Before-and-after change data
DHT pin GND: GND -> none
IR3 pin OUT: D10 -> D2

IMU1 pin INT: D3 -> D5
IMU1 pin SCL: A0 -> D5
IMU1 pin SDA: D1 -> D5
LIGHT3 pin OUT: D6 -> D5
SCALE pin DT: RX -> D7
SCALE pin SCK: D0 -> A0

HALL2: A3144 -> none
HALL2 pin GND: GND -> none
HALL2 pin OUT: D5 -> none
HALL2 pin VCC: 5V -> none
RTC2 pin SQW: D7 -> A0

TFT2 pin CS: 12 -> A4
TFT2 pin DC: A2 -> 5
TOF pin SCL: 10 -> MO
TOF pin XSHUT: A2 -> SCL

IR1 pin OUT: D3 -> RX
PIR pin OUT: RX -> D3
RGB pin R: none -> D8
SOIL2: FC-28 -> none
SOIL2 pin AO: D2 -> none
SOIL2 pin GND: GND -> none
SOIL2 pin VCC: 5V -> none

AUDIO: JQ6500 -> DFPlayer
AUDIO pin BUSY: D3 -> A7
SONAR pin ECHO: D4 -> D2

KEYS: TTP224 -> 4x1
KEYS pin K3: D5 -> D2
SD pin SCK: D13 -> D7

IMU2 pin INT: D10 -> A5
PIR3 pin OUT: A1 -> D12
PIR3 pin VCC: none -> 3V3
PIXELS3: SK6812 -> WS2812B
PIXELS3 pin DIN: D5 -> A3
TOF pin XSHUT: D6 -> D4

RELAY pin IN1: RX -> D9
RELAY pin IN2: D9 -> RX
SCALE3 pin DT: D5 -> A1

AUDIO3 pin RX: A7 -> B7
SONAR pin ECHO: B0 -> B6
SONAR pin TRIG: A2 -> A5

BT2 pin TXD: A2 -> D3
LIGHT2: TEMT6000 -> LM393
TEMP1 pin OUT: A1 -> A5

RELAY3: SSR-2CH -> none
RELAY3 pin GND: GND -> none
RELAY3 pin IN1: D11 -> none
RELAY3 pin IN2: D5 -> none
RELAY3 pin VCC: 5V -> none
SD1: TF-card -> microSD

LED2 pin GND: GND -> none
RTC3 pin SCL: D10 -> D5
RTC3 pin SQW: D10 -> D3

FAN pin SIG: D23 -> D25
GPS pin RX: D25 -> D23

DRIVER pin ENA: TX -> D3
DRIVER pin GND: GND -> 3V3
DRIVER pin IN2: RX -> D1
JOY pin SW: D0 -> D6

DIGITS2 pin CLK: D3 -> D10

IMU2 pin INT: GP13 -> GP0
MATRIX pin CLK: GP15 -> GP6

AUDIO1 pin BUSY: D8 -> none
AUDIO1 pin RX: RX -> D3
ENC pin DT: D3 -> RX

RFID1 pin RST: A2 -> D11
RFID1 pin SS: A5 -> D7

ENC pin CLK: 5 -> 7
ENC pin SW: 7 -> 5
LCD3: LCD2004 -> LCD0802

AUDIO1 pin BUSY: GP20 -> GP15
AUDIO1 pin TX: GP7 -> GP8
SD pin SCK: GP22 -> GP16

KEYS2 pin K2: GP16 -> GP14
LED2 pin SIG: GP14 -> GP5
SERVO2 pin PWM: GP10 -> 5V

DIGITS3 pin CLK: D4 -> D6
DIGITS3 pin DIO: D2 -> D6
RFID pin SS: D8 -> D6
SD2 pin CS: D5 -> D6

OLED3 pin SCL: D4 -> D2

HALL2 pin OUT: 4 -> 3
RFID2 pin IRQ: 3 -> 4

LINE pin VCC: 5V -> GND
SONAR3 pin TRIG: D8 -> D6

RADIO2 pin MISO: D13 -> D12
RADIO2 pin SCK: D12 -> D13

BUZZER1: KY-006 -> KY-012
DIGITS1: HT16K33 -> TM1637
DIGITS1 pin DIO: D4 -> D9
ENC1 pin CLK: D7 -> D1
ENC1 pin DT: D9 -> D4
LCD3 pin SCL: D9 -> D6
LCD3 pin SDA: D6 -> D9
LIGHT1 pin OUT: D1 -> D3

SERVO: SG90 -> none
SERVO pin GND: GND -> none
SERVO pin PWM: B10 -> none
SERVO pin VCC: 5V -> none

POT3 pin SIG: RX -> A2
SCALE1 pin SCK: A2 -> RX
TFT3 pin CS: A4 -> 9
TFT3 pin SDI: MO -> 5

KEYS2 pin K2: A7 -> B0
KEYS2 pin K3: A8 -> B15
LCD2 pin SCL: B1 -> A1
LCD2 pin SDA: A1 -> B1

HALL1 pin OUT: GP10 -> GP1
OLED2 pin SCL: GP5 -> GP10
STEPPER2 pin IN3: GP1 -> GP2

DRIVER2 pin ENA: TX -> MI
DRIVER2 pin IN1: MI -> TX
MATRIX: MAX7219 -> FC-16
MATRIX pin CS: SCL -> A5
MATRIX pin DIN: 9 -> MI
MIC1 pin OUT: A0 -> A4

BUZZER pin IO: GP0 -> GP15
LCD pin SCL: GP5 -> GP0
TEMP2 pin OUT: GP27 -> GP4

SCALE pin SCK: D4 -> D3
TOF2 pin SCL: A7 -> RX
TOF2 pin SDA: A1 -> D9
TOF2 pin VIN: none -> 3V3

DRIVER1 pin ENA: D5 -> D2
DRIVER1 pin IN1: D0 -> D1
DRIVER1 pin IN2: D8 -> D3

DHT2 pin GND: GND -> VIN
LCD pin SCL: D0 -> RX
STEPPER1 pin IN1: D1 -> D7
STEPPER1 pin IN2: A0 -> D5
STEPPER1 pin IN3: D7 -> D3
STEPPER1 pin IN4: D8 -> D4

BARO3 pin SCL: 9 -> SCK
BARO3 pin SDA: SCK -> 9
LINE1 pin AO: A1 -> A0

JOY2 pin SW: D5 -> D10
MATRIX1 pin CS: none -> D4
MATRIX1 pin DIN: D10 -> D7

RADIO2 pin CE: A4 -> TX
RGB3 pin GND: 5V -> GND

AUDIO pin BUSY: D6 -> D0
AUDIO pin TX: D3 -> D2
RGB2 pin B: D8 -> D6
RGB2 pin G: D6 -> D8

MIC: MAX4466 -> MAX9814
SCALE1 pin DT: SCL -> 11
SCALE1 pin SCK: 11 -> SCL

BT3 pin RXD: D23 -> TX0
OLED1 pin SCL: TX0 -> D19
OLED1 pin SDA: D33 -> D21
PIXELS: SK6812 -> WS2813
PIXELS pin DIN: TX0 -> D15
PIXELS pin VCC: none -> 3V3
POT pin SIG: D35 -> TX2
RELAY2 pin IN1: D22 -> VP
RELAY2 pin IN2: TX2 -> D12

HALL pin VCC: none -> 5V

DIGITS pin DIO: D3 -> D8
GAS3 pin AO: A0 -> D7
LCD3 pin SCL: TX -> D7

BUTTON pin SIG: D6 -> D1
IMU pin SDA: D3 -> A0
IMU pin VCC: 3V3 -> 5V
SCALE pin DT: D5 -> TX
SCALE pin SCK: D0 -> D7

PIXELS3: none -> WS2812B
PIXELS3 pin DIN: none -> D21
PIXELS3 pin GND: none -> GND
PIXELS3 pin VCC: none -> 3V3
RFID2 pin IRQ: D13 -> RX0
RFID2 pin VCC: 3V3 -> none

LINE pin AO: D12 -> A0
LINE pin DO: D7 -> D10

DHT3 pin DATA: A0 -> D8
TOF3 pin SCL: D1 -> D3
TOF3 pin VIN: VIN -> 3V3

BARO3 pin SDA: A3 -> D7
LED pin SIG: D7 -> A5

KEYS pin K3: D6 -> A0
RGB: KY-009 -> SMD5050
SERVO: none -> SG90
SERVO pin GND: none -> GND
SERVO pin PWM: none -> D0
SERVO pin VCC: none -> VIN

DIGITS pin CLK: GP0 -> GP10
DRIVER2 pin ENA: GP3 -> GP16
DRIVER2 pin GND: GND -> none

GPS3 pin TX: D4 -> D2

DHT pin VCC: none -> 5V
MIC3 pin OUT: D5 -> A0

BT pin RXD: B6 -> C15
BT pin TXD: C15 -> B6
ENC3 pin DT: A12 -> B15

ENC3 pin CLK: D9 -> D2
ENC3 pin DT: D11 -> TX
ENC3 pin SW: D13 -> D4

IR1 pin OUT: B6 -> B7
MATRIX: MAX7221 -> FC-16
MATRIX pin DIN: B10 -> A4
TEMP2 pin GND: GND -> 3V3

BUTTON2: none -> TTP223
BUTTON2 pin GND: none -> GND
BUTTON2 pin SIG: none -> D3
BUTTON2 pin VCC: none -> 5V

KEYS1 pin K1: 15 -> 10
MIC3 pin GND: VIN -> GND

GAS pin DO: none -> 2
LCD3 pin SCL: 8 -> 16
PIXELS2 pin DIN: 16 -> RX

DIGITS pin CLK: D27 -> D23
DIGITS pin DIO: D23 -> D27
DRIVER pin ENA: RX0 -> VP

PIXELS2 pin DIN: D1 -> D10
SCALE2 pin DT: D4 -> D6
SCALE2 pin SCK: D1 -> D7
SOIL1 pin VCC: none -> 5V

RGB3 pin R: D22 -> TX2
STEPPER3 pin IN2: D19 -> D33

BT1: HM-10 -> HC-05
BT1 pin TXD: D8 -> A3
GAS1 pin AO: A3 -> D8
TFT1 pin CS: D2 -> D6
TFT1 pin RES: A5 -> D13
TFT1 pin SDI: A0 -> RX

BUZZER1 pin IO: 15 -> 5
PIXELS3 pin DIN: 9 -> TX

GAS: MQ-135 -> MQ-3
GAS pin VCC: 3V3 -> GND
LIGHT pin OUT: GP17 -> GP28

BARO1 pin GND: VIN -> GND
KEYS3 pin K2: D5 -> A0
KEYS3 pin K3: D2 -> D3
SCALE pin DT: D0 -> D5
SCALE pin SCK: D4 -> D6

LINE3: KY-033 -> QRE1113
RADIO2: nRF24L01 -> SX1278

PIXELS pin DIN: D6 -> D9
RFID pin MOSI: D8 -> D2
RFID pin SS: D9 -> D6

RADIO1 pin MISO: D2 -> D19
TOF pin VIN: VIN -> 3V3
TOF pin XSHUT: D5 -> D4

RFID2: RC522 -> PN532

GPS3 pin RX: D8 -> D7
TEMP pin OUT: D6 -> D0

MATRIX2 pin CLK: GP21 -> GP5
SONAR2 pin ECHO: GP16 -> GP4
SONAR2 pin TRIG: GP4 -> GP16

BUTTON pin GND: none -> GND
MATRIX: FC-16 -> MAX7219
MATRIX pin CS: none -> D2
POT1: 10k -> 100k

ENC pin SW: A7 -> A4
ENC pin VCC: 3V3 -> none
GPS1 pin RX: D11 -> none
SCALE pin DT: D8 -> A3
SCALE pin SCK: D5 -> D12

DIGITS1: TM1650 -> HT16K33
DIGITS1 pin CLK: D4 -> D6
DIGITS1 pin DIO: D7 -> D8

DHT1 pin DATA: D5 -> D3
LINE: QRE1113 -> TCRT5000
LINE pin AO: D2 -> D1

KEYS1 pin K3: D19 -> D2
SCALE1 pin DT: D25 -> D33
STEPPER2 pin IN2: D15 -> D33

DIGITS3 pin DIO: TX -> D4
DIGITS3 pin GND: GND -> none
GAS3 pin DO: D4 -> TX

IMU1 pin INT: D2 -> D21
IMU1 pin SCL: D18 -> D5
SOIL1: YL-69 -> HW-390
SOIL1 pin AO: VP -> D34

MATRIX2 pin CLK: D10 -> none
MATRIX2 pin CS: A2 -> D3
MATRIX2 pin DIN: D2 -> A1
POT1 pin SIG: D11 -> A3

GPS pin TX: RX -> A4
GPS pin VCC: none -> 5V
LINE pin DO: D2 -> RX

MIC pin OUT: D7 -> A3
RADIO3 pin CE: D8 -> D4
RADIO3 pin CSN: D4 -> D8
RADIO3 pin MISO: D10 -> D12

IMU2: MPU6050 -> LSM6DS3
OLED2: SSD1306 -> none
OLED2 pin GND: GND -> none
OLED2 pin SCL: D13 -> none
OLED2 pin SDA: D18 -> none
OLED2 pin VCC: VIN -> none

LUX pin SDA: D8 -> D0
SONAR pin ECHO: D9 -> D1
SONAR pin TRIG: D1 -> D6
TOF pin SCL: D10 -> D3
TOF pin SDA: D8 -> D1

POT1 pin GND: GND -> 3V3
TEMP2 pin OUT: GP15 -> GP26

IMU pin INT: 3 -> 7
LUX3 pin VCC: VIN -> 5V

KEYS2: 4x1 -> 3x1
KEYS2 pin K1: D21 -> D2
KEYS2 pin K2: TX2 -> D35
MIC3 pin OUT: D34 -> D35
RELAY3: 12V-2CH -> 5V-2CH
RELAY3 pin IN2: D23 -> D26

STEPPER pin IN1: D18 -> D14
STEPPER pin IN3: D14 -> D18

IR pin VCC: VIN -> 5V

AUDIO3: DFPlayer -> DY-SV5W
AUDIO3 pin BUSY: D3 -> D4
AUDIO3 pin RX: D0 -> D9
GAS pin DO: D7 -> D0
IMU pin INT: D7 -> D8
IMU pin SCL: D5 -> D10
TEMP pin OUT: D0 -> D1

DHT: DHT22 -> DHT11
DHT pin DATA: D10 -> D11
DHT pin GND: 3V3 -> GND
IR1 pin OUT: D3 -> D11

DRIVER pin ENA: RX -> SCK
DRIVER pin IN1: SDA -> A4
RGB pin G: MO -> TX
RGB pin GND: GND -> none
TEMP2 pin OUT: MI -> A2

> Exercise description: Here the output must be the lines above from the line with "DIGITS pin DIO: D3 -> D8" to the line with "RGB: KY-009 -> SMD5050", both included, duplicated word for word and nothing else.

> Your response:
DIGITS pin DIO: D3 -> D8
GAS3 pin AO: A0 -> D7
LCD3 pin SCL: TX -> D7

BUTTON pin SIG: D6 -> D1
IMU pin SDA: D3 -> A0
IMU pin VCC: 3V3 -> 5V
SCALE pin DT: D5 -> TX
SCALE pin SCK: D0 -> D7

PIXELS3: none -> WS2812B
PIXELS3 pin DIN: none -> D21
PIXELS3 pin GND: none -> GND
PIXELS3 pin VCC: none -> 3V3
RFID2 pin IRQ: D13 -> RX0
RFID2 pin VCC: 3V3 -> none

LINE pin AO: D12 -> A0
LINE pin DO: D7 -> D10

DHT3 pin DATA: A0 -> D8
TOF3 pin SCL: D1 -> D3
TOF3 pin VIN: VIN -> 3V3

BARO3 pin SDA: A3 -> D7
LED pin SIG: D7 -> A5

KEYS pin K3: D6 -> A0
RGB: KY-009 -> SMD5050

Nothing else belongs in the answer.